_Recorded data:_

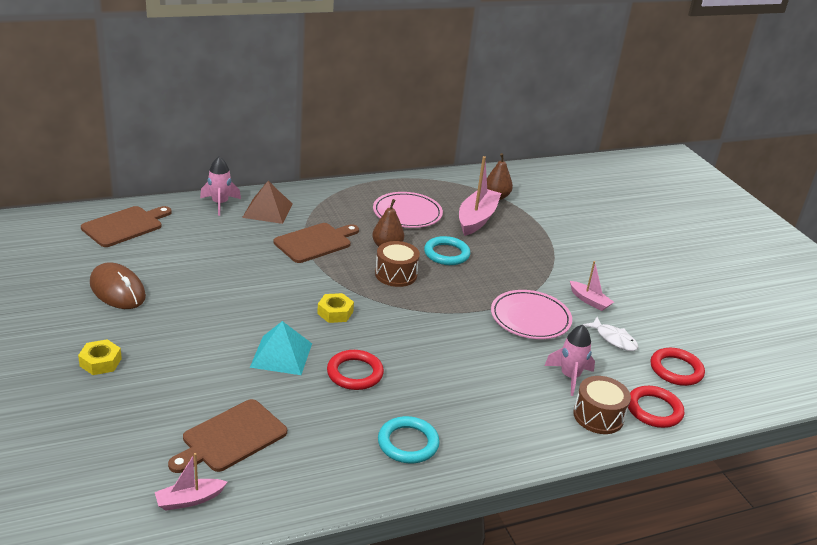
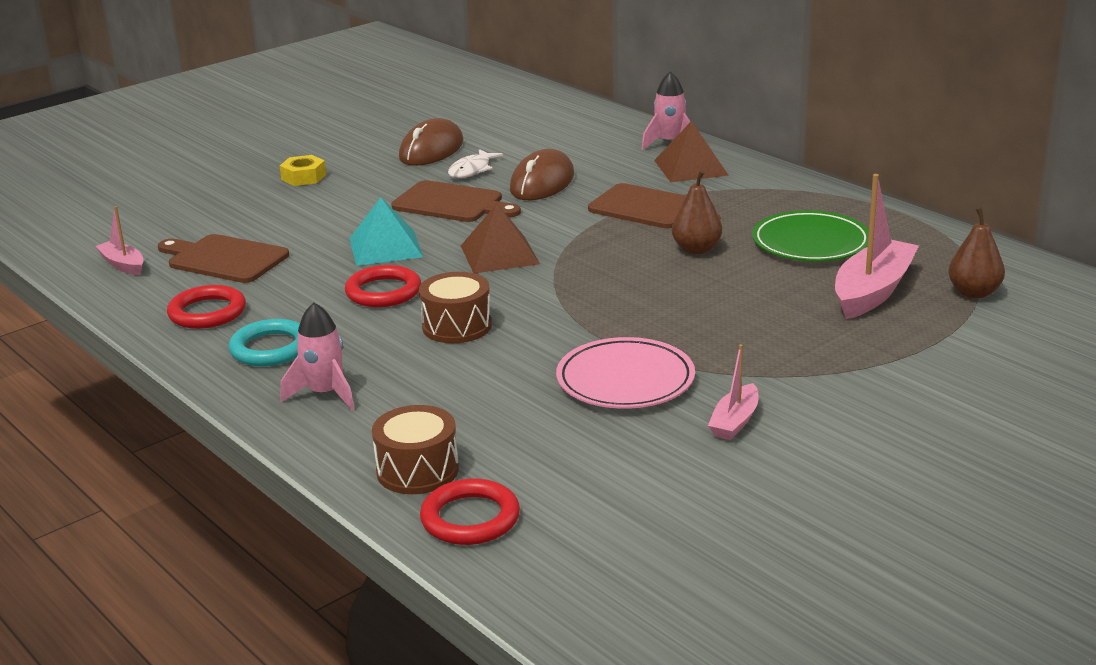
camera: 75 degrees right, 5 degrees down
(125, 226) = (558, 119): brown cutting board -> brown cutting board (452, 203)
(234, 265) = (542, 183): none -> brown mouse
(335, 312) = (499, 254): yellow nut -> brown pyramid
(396, 274) = (631, 269): brown drum -> brown drum (457, 326)
(407, 213) = (810, 243): pink plate -> green plate
(446, 254) = (732, 290): turquoise ring -> none
(477, 219) = (872, 291): pink boat -> pink boat turned 60 degrees counterclockwise
(569, 377) = (498, 434): pink rocket -> pink rocket (325, 394)
(614, 339) = (640, 458): white fish -> white fish (472, 170)
(676, 370) = (604, 529): red ring -> red ring (207, 312)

_Try it:_ From the line containing "(569, 377) = (498, 434): pink" down to the last line of the material, each line is to be retyped exactly; no other lines belong in the answer.

_Exercise output:_
(569, 377) = (498, 434): pink rocket -> pink rocket (325, 394)
(614, 339) = (640, 458): white fish -> white fish (472, 170)
(676, 370) = (604, 529): red ring -> red ring (207, 312)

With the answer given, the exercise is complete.